→ **Task requirements**: Print every line below exactly. Skip the pictures.

→ **Dataset extract**:
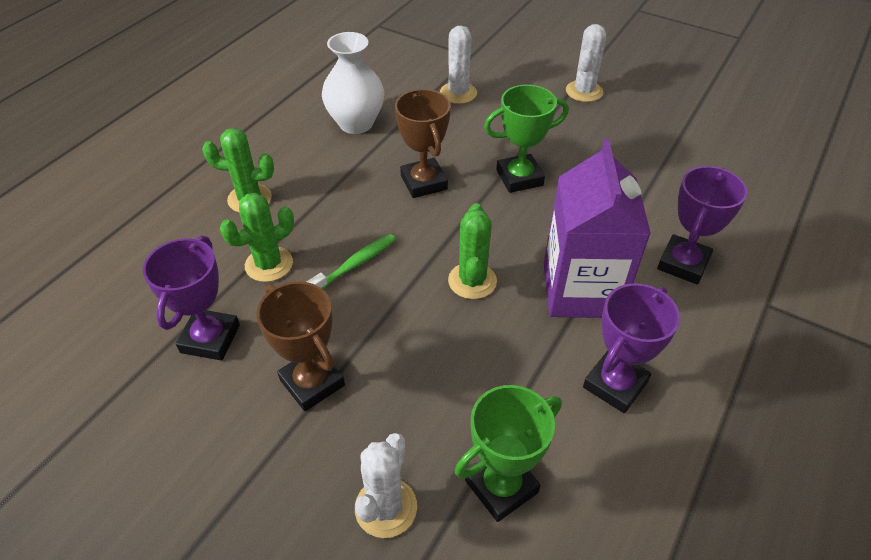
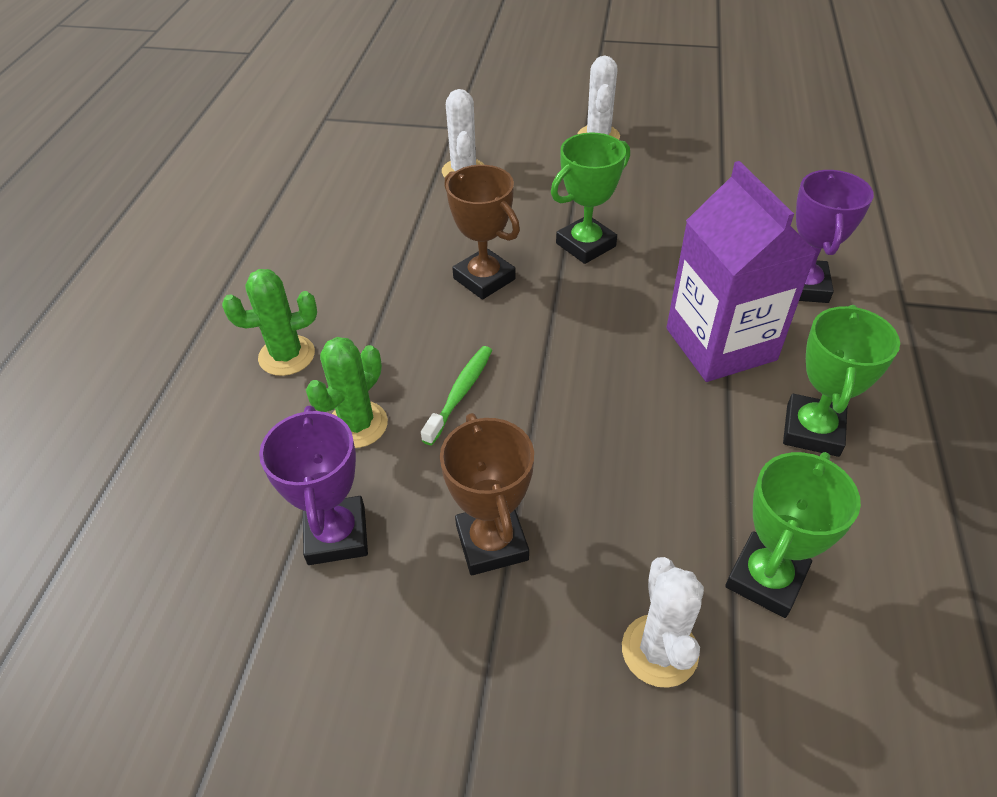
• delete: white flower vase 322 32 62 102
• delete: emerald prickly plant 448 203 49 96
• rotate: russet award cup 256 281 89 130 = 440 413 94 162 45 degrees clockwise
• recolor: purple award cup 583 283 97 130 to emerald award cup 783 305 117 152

→ **Answer to the exercise**:
• delete: white flower vase 322 32 62 102
• delete: emerald prickly plant 448 203 49 96
• rotate: russet award cup 256 281 89 130 = 440 413 94 162 45 degrees clockwise
• recolor: purple award cup 583 283 97 130 to emerald award cup 783 305 117 152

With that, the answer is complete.